## EXERCISE DATA
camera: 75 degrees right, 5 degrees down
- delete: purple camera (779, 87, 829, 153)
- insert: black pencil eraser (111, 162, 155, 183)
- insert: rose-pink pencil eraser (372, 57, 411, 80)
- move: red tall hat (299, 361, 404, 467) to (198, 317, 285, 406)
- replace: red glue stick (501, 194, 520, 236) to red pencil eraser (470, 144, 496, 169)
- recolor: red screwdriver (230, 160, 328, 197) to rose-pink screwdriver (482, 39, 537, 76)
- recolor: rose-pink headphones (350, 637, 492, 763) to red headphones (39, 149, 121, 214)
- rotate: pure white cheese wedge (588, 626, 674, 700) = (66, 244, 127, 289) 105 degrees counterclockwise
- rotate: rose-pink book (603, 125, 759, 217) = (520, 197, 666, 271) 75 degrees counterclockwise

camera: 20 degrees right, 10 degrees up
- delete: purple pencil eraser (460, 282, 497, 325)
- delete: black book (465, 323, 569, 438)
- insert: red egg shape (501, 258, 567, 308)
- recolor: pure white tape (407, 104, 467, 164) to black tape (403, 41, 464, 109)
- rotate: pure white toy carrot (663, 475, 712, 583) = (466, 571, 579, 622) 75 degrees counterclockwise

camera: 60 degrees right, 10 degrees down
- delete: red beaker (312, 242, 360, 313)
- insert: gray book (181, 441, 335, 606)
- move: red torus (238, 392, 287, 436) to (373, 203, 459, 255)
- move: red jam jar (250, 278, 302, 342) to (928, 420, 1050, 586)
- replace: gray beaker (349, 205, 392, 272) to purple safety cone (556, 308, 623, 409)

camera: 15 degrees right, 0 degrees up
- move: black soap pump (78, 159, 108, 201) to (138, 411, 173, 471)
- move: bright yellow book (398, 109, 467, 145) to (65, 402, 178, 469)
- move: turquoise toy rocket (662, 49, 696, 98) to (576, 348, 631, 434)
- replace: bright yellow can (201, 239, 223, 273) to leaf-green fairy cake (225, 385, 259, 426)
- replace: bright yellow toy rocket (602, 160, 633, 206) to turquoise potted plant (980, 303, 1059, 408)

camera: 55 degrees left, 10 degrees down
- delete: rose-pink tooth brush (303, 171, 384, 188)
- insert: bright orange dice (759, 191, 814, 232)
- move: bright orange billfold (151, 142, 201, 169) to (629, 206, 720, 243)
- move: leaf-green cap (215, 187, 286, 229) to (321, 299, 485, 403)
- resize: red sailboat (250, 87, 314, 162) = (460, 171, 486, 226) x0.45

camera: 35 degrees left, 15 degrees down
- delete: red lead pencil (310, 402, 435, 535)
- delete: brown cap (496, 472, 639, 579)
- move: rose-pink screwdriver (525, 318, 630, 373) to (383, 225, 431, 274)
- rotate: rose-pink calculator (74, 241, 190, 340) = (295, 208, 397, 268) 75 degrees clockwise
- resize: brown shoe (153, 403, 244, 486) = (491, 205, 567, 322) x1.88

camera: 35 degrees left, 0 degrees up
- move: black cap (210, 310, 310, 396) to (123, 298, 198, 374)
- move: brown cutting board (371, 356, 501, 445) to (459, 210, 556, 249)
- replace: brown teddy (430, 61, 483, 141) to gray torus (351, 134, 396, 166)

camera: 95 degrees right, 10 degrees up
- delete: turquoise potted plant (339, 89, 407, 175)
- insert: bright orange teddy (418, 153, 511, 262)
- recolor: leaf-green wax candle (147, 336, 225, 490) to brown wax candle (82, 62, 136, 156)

## YOUR GOAL
The expected output is exactly the lines of the listing above between the line holding "- insert: rose-pink" and the line holding "- rotate: pure white cheese", inclusive.

## TASK SOLUTION
- insert: rose-pink pencil eraser (372, 57, 411, 80)
- move: red tall hat (299, 361, 404, 467) to (198, 317, 285, 406)
- replace: red glue stick (501, 194, 520, 236) to red pencil eraser (470, 144, 496, 169)
- recolor: red screwdriver (230, 160, 328, 197) to rose-pink screwdriver (482, 39, 537, 76)
- recolor: rose-pink headphones (350, 637, 492, 763) to red headphones (39, 149, 121, 214)
- rotate: pure white cheese wedge (588, 626, 674, 700) = (66, 244, 127, 289) 105 degrees counterclockwise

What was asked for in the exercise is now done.